[Dataset items]
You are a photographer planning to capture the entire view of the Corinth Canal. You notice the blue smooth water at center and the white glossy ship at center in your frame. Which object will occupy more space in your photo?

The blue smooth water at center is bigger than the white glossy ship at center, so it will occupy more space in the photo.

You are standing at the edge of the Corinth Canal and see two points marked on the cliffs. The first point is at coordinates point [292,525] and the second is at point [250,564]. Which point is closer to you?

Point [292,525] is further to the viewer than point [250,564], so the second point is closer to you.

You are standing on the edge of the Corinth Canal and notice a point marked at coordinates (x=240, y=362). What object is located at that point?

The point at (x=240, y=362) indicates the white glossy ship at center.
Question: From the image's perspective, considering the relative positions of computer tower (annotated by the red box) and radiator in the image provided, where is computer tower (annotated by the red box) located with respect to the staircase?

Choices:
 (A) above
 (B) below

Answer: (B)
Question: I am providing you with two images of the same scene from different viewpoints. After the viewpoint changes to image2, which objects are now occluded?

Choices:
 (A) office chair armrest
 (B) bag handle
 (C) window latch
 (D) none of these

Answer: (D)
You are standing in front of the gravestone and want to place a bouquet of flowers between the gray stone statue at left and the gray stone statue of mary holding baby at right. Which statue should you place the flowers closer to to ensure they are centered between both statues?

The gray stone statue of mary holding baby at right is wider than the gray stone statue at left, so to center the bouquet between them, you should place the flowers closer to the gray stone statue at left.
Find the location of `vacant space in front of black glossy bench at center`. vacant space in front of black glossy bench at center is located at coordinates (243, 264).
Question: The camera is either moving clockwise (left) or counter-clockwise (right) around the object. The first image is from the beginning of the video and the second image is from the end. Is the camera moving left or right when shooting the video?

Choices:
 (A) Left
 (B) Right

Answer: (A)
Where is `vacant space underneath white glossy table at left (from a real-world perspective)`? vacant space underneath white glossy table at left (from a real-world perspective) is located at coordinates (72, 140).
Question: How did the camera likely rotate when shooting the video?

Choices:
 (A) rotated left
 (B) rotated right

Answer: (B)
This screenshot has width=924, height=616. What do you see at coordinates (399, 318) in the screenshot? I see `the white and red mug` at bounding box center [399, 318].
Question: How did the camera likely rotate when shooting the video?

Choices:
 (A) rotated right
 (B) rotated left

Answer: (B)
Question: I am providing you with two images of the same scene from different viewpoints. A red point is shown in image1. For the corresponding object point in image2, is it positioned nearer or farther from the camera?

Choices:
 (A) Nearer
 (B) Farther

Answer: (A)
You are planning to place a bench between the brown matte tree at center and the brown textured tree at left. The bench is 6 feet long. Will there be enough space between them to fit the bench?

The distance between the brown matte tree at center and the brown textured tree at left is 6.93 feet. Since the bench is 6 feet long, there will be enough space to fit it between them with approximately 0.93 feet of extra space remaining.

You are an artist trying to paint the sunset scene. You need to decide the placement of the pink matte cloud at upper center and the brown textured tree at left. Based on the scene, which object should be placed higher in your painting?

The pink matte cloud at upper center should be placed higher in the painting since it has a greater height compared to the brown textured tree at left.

Exercise. Can you rewrite the dataset items above so that every "Corinth Canal" becomes "Suez Canal", with everything else left unchanged?

Task result.
You are a photographer planning to capture the entire view of the Suez Canal. You notice the blue smooth water at center and the white glossy ship at center in your frame. Which object will occupy more space in your photo?

The blue smooth water at center is bigger than the white glossy ship at center, so it will occupy more space in the photo.

You are standing at the edge of the Suez Canal and see two points marked on the cliffs. The first point is at coordinates point [292,525] and the second is at point [250,564]. Which point is closer to you?

Point [292,525] is further to the viewer than point [250,564], so the second point is closer to you.

You are standing on the edge of the Suez Canal and notice a point marked at coordinates (x=240, y=362). What object is located at that point?

The point at (x=240, y=362) indicates the white glossy ship at center.
Question: From the image's perspective, considering the relative positions of computer tower (annotated by the red box) and radiator in the image provided, where is computer tower (annotated by the red box) located with respect to the staircase?

Choices:
 (A) above
 (B) below

Answer: (B)
Question: I am providing you with two images of the same scene from different viewpoints. After the viewpoint changes to image2, which objects are now occluded?

Choices:
 (A) office chair armrest
 (B) bag handle
 (C) window latch
 (D) none of these

Answer: (D)
You are standing in front of the gravestone and want to place a bouquet of flowers between the gray stone statue at left and the gray stone statue of mary holding baby at right. Which statue should you place the flowers closer to to ensure they are centered between both statues?

The gray stone statue of mary holding baby at right is wider than the gray stone statue at left, so to center the bouquet between them, you should place the flowers closer to the gray stone statue at left.
Find the location of `vacant space in front of black glossy bench at center`. vacant space in front of black glossy bench at center is located at coordinates (243, 264).
Question: The camera is either moving clockwise (left) or counter-clockwise (right) around the object. The first image is from the beginning of the video and the second image is from the end. Is the camera moving left or right when shooting the video?

Choices:
 (A) Left
 (B) Right

Answer: (A)
Where is `vacant space underneath white glossy table at left (from a real-world perspective)`? vacant space underneath white glossy table at left (from a real-world perspective) is located at coordinates (72, 140).
Question: How did the camera likely rotate when shooting the video?

Choices:
 (A) rotated left
 (B) rotated right

Answer: (B)
This screenshot has width=924, height=616. What do you see at coordinates (399, 318) in the screenshot? I see `the white and red mug` at bounding box center [399, 318].
Question: How did the camera likely rotate when shooting the video?

Choices:
 (A) rotated right
 (B) rotated left

Answer: (B)
Question: I am providing you with two images of the same scene from different viewpoints. A red point is shown in image1. For the corresponding object point in image2, is it positioned nearer or farther from the camera?

Choices:
 (A) Nearer
 (B) Farther

Answer: (A)
You are planning to place a bench between the brown matte tree at center and the brown textured tree at left. The bench is 6 feet long. Will there be enough space between them to fit the bench?

The distance between the brown matte tree at center and the brown textured tree at left is 6.93 feet. Since the bench is 6 feet long, there will be enough space to fit it between them with approximately 0.93 feet of extra space remaining.

You are an artist trying to paint the sunset scene. You need to decide the placement of the pink matte cloud at upper center and the brown textured tree at left. Based on the scene, which object should be placed higher in your painting?

The pink matte cloud at upper center should be placed higher in the painting since it has a greater height compared to the brown textured tree at left.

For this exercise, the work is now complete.